[Change detection outputs]
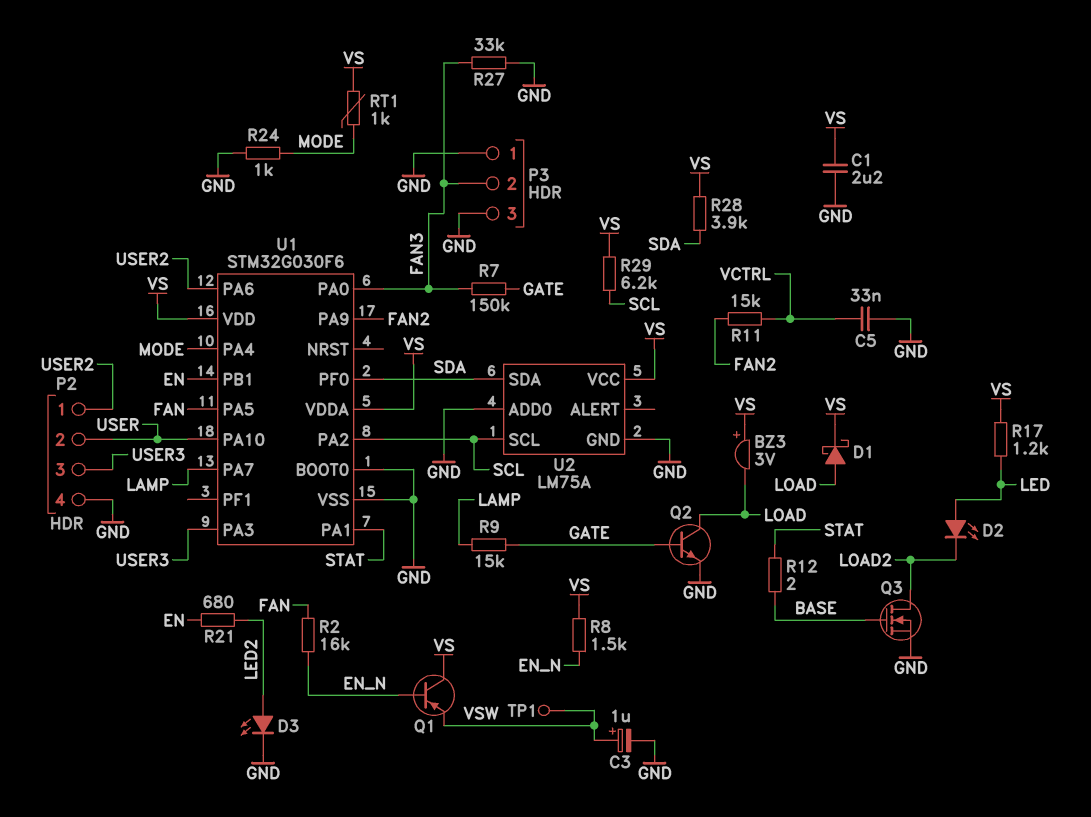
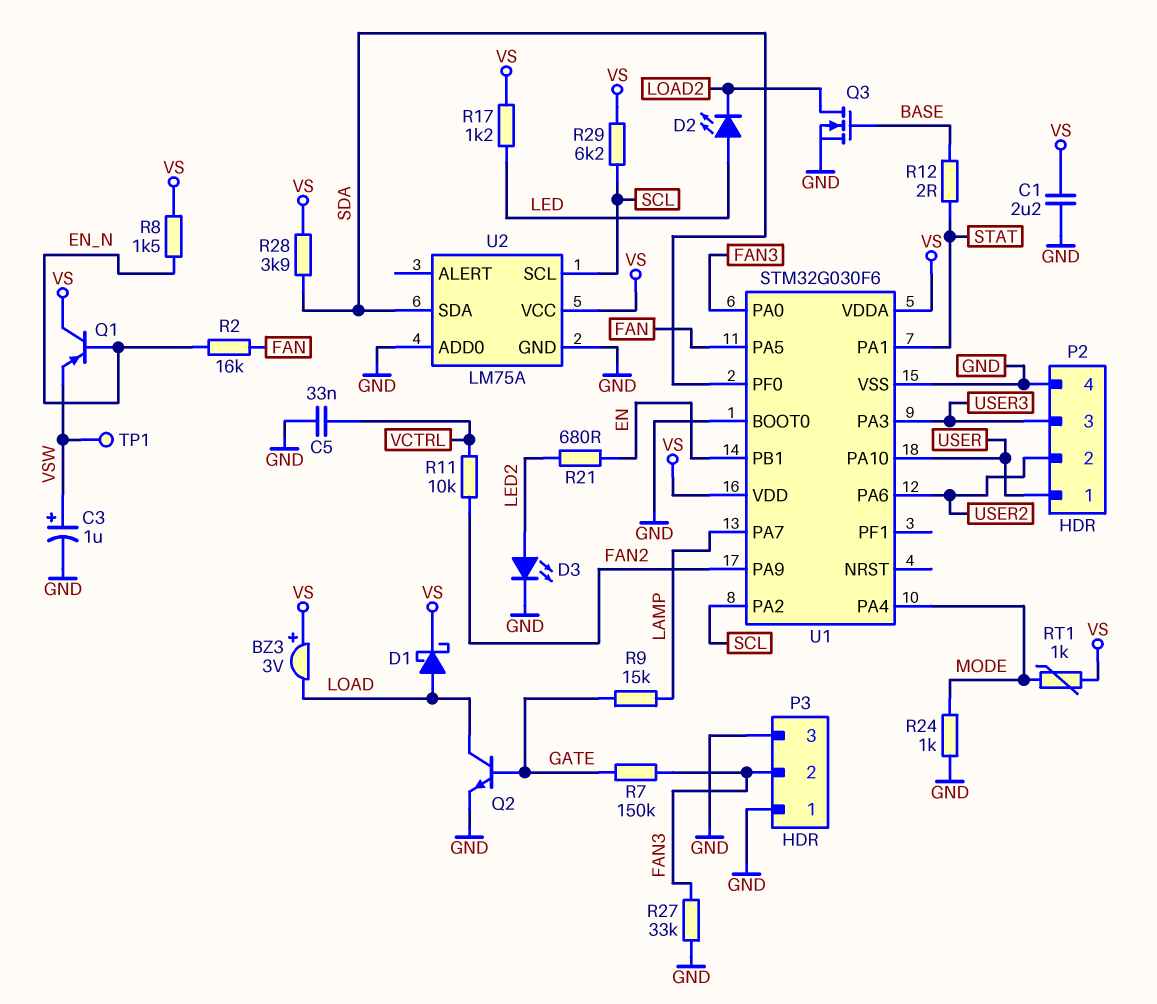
P2 pin 1: USER2 -> USER
P2 pin 2: USER -> USER2
R11: 15k (FAN2, VCTRL) -> 10k (FAN2, VCTRL)

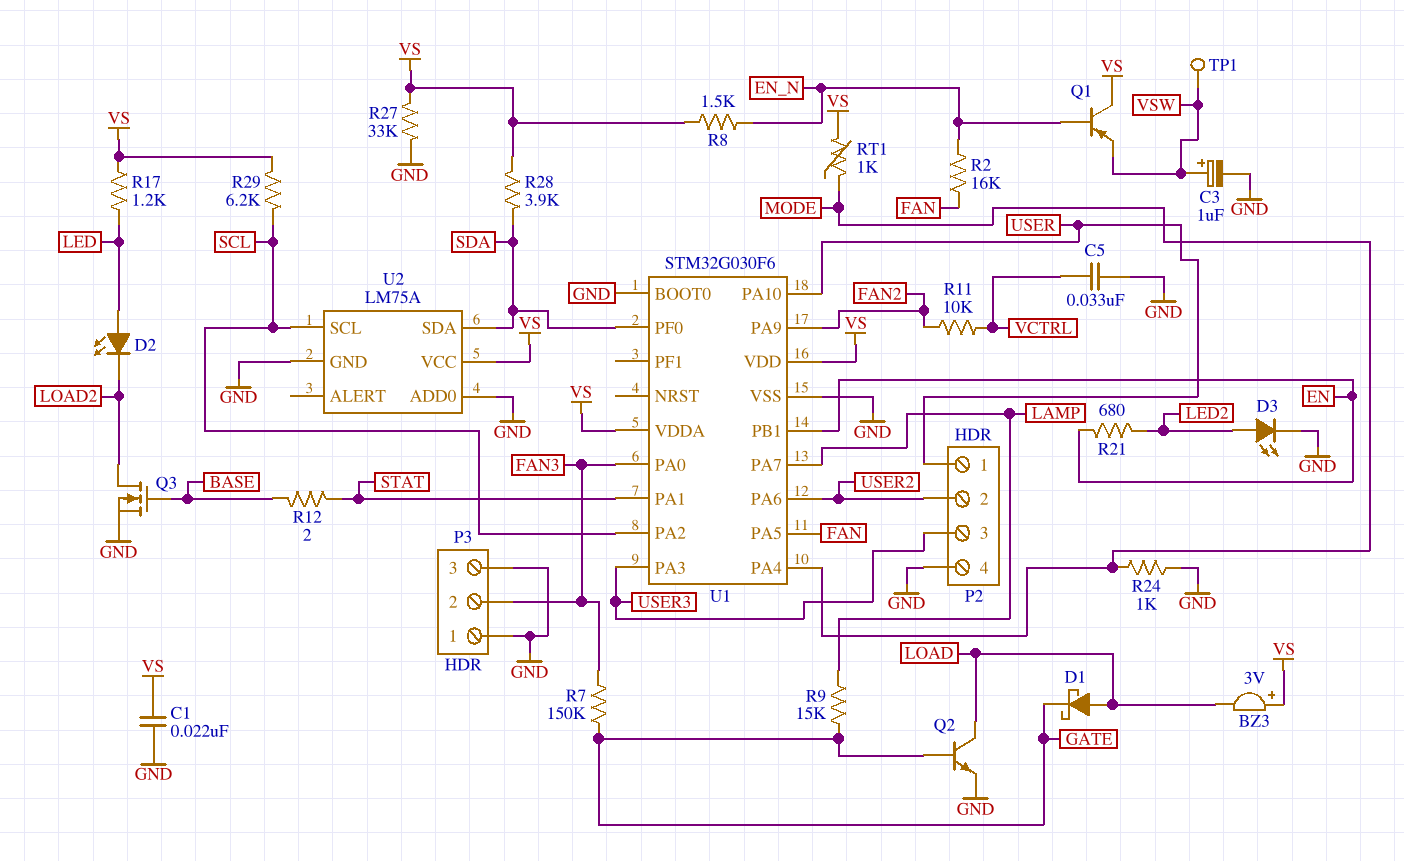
C1: 2.2uF (GND, VS) -> 22nF (GND, VS)
D1: schottky (A LOAD, K VS) -> schottky (A LOAD, K GATE)
R27: 33k (FAN3, GND) -> 33k (GND, VS)

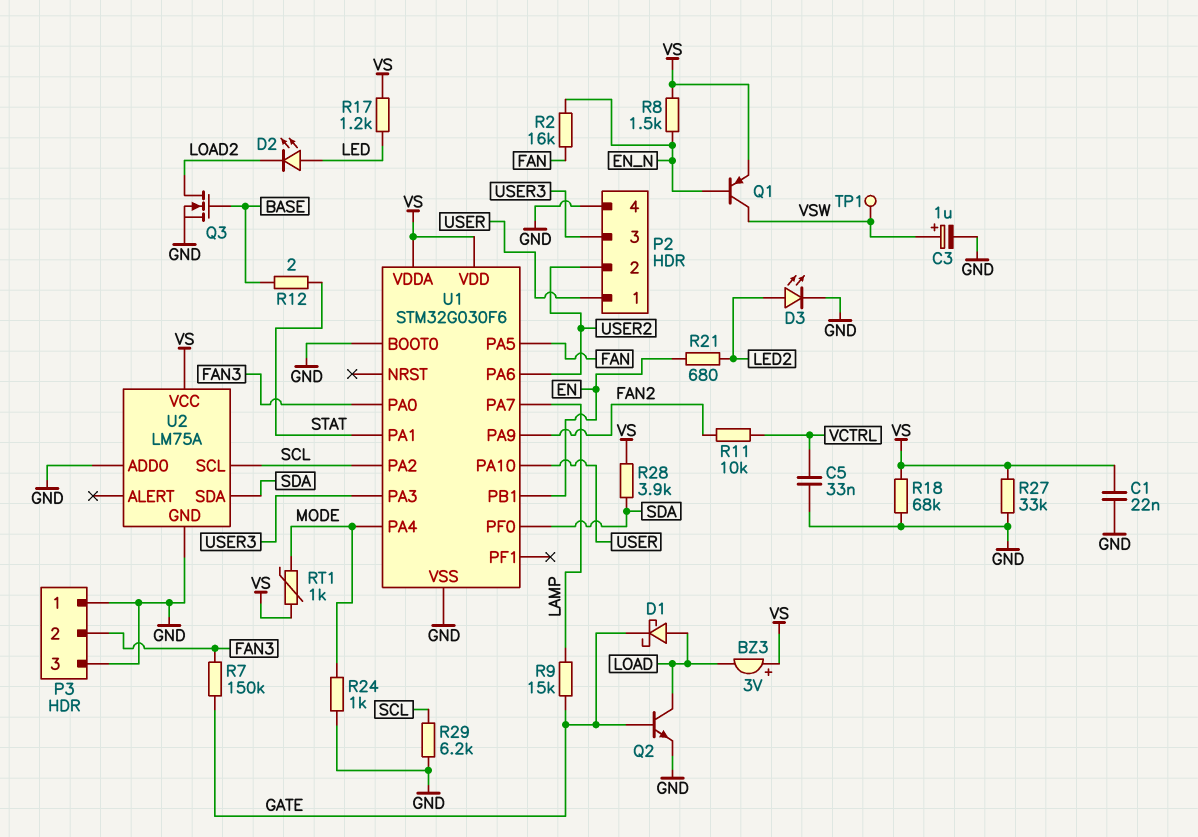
Q1: PNP (B EN_N, C VS, E VSW) -> PNP (B EN_N, C VSW, E VS)
R18: none -> 68k (GND, VS)
R29: 6.2k (SCL, VS) -> 6.2k (GND, SCL)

Work task
Only the pictures are to be excluded; all other parts of the records above are to be given exactly.

Solution to this exercise
P2 pin 1: USER2 -> USER
P2 pin 2: USER -> USER2
R11: 15k (FAN2, VCTRL) -> 10k (FAN2, VCTRL)

C1: 2.2uF (GND, VS) -> 22nF (GND, VS)
D1: schottky (A LOAD, K VS) -> schottky (A LOAD, K GATE)
R27: 33k (FAN3, GND) -> 33k (GND, VS)

Q1: PNP (B EN_N, C VS, E VSW) -> PNP (B EN_N, C VSW, E VS)
R18: none -> 68k (GND, VS)
R29: 6.2k (SCL, VS) -> 6.2k (GND, SCL)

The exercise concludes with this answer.